___ Information ___

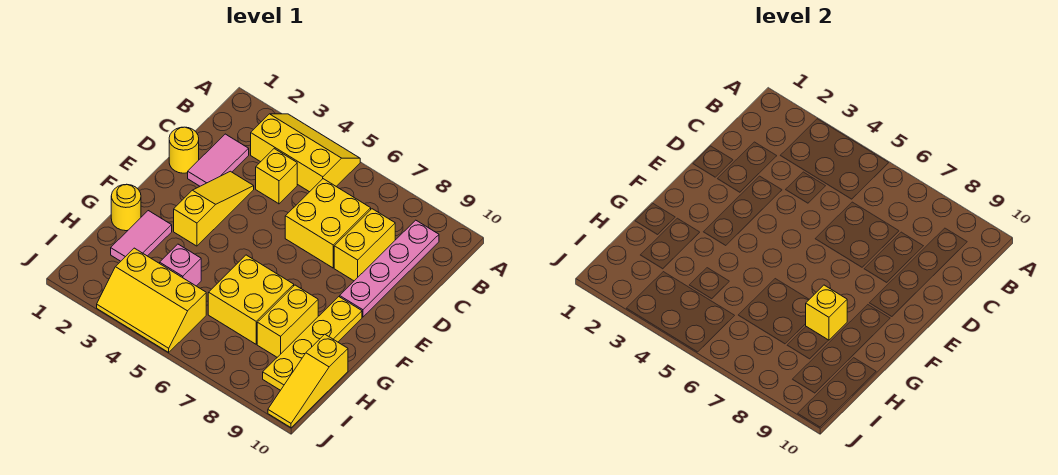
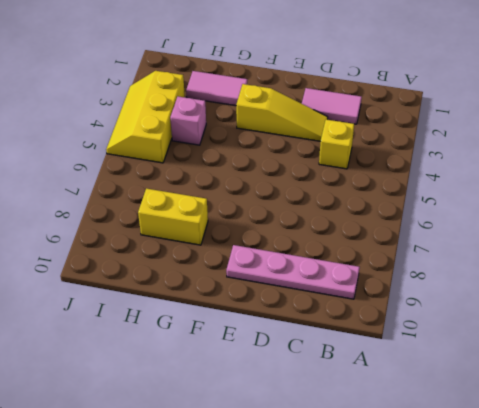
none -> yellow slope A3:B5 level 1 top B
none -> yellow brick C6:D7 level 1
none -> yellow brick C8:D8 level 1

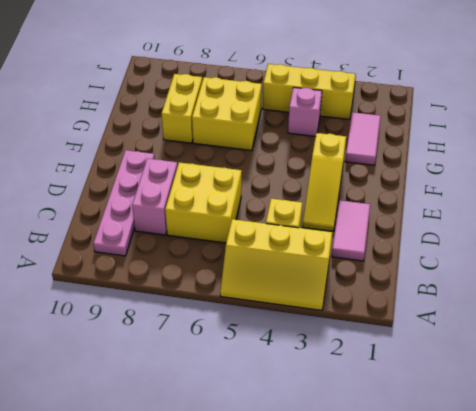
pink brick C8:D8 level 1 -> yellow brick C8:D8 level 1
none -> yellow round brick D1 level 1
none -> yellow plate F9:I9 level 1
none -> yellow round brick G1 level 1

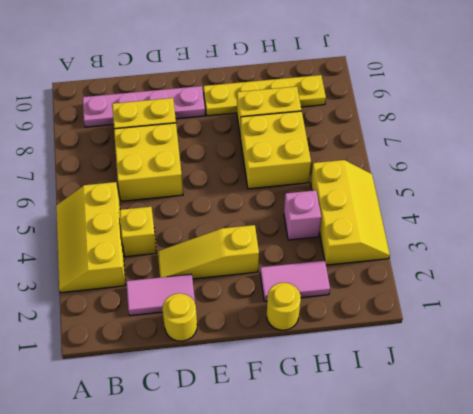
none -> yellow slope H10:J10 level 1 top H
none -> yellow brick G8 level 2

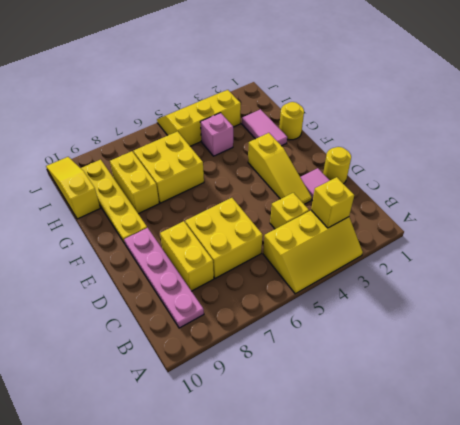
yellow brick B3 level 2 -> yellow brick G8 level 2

___

- [Exercise objective]: Transcribe the records above exactly and drop every picture.

- [Expected answer]:
none -> yellow slope A3:B5 level 1 top B
none -> yellow brick C6:D7 level 1
none -> yellow brick C8:D8 level 1

pink brick C8:D8 level 1 -> yellow brick C8:D8 level 1
none -> yellow round brick D1 level 1
none -> yellow plate F9:I9 level 1
none -> yellow round brick G1 level 1

none -> yellow slope H10:J10 level 1 top H
none -> yellow brick G8 level 2

yellow brick B3 level 2 -> yellow brick G8 level 2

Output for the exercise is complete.